THE PROBLEM :: From the line with "black cake: 5 -> 4" to the final line of the records, reproduce every line exactly and only those lines.

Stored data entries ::
▬▬▬
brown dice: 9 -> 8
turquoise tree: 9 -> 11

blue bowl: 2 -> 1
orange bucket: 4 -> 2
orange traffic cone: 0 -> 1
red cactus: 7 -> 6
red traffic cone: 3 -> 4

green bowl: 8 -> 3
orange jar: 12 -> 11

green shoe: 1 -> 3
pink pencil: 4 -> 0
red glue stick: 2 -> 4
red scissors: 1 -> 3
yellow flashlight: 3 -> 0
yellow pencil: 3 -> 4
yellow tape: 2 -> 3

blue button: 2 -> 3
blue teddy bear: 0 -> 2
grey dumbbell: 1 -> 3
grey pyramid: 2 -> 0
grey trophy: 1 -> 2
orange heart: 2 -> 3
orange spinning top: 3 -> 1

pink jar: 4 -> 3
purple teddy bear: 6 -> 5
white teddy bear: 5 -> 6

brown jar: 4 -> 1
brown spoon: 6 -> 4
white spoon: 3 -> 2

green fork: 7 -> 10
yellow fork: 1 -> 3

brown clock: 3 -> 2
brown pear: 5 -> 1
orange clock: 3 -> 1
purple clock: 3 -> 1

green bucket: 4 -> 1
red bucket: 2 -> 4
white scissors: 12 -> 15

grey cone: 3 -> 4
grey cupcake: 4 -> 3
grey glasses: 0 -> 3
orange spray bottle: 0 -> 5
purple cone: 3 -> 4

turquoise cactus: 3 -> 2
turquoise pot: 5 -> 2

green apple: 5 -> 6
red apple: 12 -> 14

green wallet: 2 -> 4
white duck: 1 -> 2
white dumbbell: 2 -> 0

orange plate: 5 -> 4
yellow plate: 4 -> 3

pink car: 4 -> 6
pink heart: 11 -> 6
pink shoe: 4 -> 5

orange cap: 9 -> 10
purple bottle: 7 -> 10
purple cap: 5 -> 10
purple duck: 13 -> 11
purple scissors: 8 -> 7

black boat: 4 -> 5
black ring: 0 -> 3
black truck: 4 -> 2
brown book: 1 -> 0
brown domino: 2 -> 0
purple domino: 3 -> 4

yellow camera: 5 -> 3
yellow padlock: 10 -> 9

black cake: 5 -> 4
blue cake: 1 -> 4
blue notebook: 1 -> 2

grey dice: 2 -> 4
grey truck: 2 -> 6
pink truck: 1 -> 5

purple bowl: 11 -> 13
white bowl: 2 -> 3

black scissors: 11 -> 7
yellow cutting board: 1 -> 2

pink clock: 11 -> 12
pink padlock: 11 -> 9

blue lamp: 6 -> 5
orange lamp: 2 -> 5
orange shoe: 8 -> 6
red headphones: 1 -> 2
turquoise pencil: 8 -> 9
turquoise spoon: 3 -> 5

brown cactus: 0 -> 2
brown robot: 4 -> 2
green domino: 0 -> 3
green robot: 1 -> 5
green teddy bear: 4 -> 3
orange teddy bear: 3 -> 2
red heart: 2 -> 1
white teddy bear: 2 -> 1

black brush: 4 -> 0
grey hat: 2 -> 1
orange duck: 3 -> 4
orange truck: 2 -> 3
▬▬▬
PROBLEM SOLUTION ::
black cake: 5 -> 4
blue cake: 1 -> 4
blue notebook: 1 -> 2

grey dice: 2 -> 4
grey truck: 2 -> 6
pink truck: 1 -> 5

purple bowl: 11 -> 13
white bowl: 2 -> 3

black scissors: 11 -> 7
yellow cutting board: 1 -> 2

pink clock: 11 -> 12
pink padlock: 11 -> 9

blue lamp: 6 -> 5
orange lamp: 2 -> 5
orange shoe: 8 -> 6
red headphones: 1 -> 2
turquoise pencil: 8 -> 9
turquoise spoon: 3 -> 5

brown cactus: 0 -> 2
brown robot: 4 -> 2
green domino: 0 -> 3
green robot: 1 -> 5
green teddy bear: 4 -> 3
orange teddy bear: 3 -> 2
red heart: 2 -> 1
white teddy bear: 2 -> 1

black brush: 4 -> 0
grey hat: 2 -> 1
orange duck: 3 -> 4
orange truck: 2 -> 3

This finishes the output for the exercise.